== Segment start ==
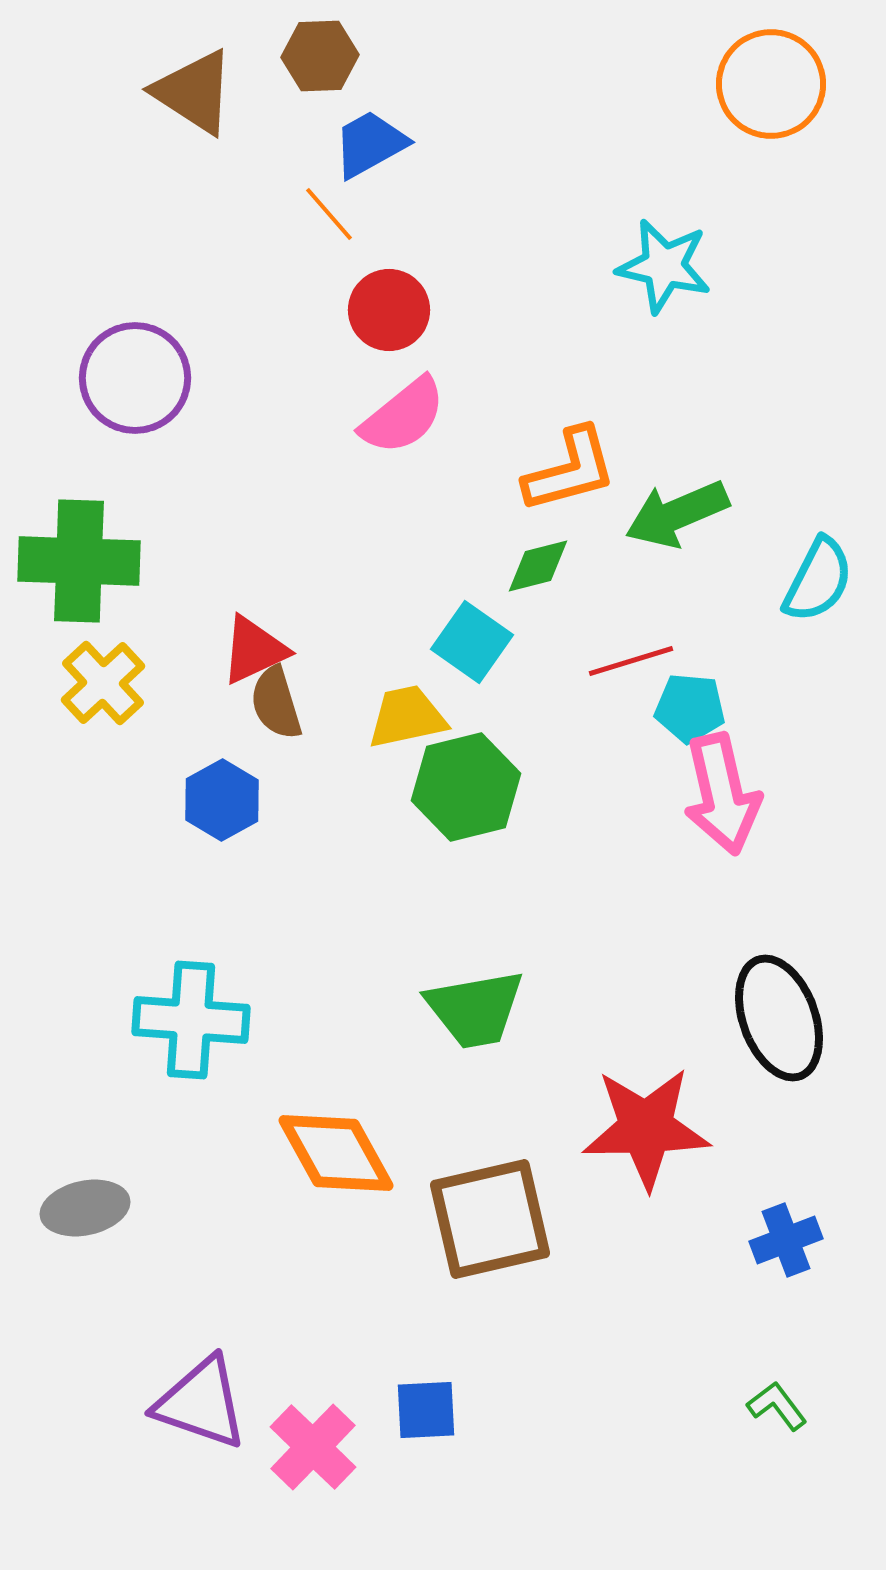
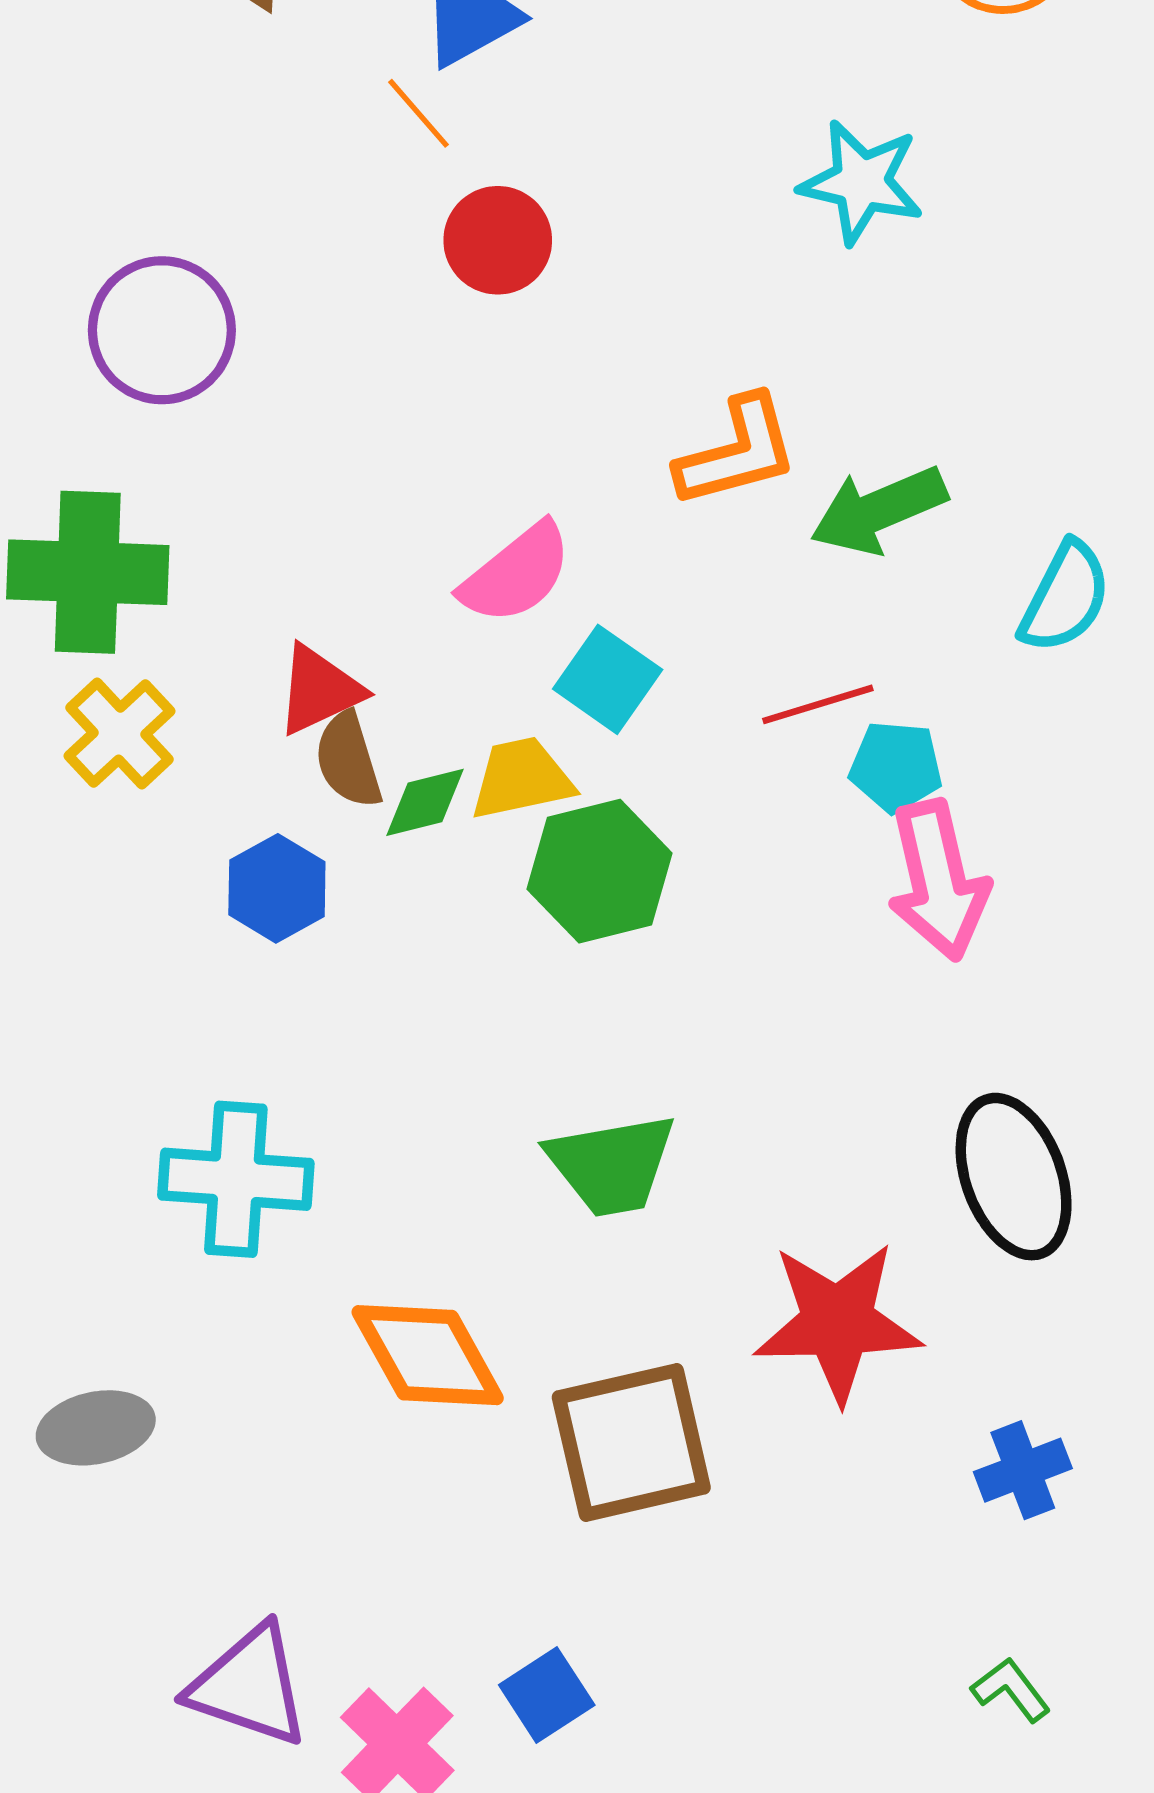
pink semicircle: (403, 416) -> (516, 574), moved
green diamond: (538, 566) -> (425, 802), moved
blue square: (426, 1410) -> (547, 1695), turned -30

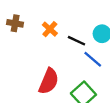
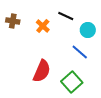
black line: (76, 41) -> (66, 16), moved

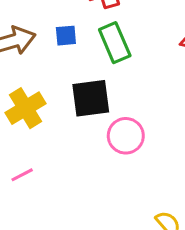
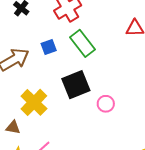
pink circle: (126, 136) -> (106, 104), size x0.7

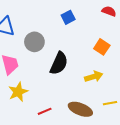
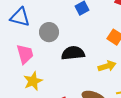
black semicircle: (59, 63) -> (73, 53), turned -120

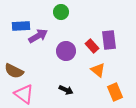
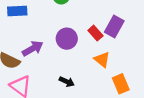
purple arrow: (38, 36) -> (33, 49), moved
purple rectangle: (109, 40) -> (114, 26), turned 36

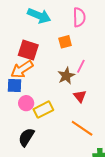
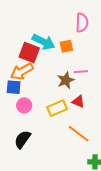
cyan arrow: (39, 16) -> (43, 42), moved
pink line: (81, 66) -> (81, 72), turned 56
red triangle: (80, 96) -> (78, 102), turned -32
yellow rectangle: (43, 110) -> (57, 108), moved

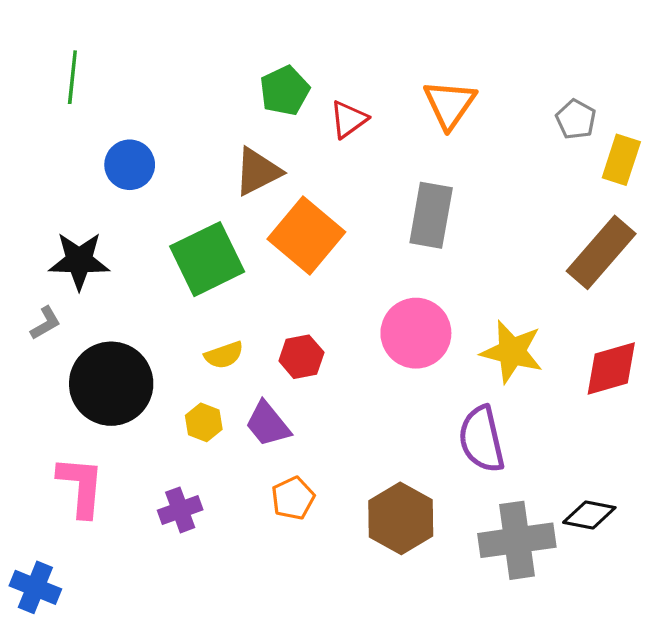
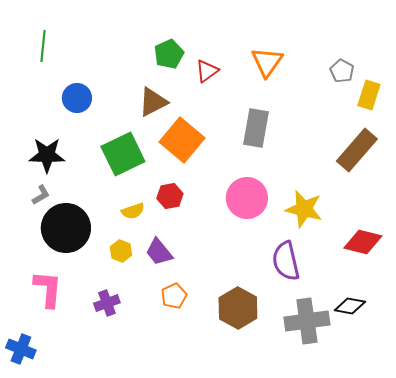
gray L-shape: (45, 323) -> (41, 195), moved
red hexagon: (301, 357) -> (170, 196), moved
red diamond: (611, 369) -> (363, 242), moved, turned 30

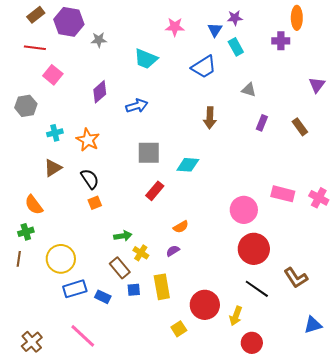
== Segment end ==
What the exercise asks: In the copy, leave out all pictures, and retype exactly each line from the one with "red hexagon: (301, 357) -> (170, 196), moved" through the last line of the entries.

Your response:
red hexagon: (301, 357) -> (170, 196), moved
red diamond: (611, 369) -> (363, 242), moved, turned 30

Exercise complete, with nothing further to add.